# start of MATERIAL PROVIDED
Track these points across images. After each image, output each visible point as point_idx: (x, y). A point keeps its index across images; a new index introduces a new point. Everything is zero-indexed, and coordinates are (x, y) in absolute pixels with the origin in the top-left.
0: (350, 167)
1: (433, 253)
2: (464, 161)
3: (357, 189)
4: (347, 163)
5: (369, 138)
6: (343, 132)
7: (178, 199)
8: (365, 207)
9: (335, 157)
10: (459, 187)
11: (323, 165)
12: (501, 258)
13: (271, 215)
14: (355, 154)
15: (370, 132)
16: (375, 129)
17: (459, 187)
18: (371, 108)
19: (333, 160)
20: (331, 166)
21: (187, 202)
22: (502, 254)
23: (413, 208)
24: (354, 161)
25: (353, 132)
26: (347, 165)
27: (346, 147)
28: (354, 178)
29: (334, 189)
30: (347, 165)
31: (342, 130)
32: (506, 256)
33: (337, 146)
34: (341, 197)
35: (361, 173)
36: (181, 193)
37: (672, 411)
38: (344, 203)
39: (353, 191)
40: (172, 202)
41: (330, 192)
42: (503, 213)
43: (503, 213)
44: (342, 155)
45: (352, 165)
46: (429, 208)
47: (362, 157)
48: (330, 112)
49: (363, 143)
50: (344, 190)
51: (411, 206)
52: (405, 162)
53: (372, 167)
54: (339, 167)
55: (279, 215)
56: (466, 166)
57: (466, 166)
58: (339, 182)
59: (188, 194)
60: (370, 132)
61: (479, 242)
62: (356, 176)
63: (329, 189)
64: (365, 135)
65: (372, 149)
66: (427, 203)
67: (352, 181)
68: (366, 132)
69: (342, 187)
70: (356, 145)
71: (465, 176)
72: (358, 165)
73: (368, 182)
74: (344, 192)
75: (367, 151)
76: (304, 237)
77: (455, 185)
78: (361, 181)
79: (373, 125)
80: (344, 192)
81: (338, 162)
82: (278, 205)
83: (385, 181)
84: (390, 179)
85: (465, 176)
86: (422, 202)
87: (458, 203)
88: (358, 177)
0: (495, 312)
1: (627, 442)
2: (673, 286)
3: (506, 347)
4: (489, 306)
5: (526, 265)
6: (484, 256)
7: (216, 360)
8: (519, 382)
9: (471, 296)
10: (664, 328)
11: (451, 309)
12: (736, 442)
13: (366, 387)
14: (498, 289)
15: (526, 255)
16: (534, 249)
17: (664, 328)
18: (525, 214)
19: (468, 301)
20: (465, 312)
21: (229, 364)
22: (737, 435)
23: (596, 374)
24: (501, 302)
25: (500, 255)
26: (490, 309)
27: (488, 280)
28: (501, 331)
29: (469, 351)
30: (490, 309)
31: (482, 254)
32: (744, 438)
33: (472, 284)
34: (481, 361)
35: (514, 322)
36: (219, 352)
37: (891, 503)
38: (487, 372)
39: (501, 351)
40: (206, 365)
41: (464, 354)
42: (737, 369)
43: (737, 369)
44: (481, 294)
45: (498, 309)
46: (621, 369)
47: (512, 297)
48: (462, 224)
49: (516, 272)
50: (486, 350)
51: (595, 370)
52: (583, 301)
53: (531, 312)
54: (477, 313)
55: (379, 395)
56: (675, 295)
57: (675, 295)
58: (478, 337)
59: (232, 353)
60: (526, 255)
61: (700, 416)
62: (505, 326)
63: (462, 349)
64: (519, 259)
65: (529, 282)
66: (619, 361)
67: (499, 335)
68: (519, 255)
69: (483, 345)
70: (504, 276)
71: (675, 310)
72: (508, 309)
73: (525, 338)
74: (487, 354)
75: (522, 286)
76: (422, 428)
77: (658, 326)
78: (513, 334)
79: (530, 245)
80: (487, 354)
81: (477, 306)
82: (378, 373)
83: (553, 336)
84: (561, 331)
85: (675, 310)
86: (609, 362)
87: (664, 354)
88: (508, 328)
# end of MATERIAL PROVIDED
◆ TASK GOAL: Render the stretch of material from its start through the line containing "44: (342, 155)" as a Markdown table with the columns Entry and Text. Number each line in the Entry column, and omit blank lines.

◆ TASK RESPONSE:
| Entry | Text |
|---|---|
| 1 | Track these points across images. After each image, output each visible point as point_idx: (x, y). A point keeps its index across images; a new index introduces a new point. Everything is zero-indexed, and coordinates are (x, y) in absolute pixels with the origin in the top-left. |
| 2 | 0: (350, 167) |
| 3 | 1: (433, 253) |
| 4 | 2: (464, 161) |
| 5 | 3: (357, 189) |
| 6 | 4: (347, 163) |
| 7 | 5: (369, 138) |
| 8 | 6: (343, 132) |
| 9 | 7: (178, 199) |
| 10 | 8: (365, 207) |
| 11 | 9: (335, 157) |
| 12 | 10: (459, 187) |
| 13 | 11: (323, 165) |
| 14 | 12: (501, 258) |
| 15 | 13: (271, 215) |
| 16 | 14: (355, 154) |
| 17 | 15: (370, 132) |
| 18 | 16: (375, 129) |
| 19 | 17: (459, 187) |
| 20 | 18: (371, 108) |
| 21 | 19: (333, 160) |
| 22 | 20: (331, 166) |
| 23 | 21: (187, 202) |
| 24 | 22: (502, 254) |
| 25 | 23: (413, 208) |
| 26 | 24: (354, 161) |
| 27 | 25: (353, 132) |
| 28 | 26: (347, 165) |
| 29 | 27: (346, 147) |
| 30 | 28: (354, 178) |
| 31 | 29: (334, 189) |
| 32 | 30: (347, 165) |
| 33 | 31: (342, 130) |
| 34 | 32: (506, 256) |
| 35 | 33: (337, 146) |
| 36 | 34: (341, 197) |
| 37 | 35: (361, 173) |
| 38 | 36: (181, 193) |
| 39 | 37: (672, 411) |
| 40 | 38: (344, 203) |
| 41 | 39: (353, 191) |
| 42 | 40: (172, 202) |
| 43 | 41: (330, 192) |
| 44 | 42: (503, 213) |
| 45 | 43: (503, 213) |
| 46 | 44: (342, 155) |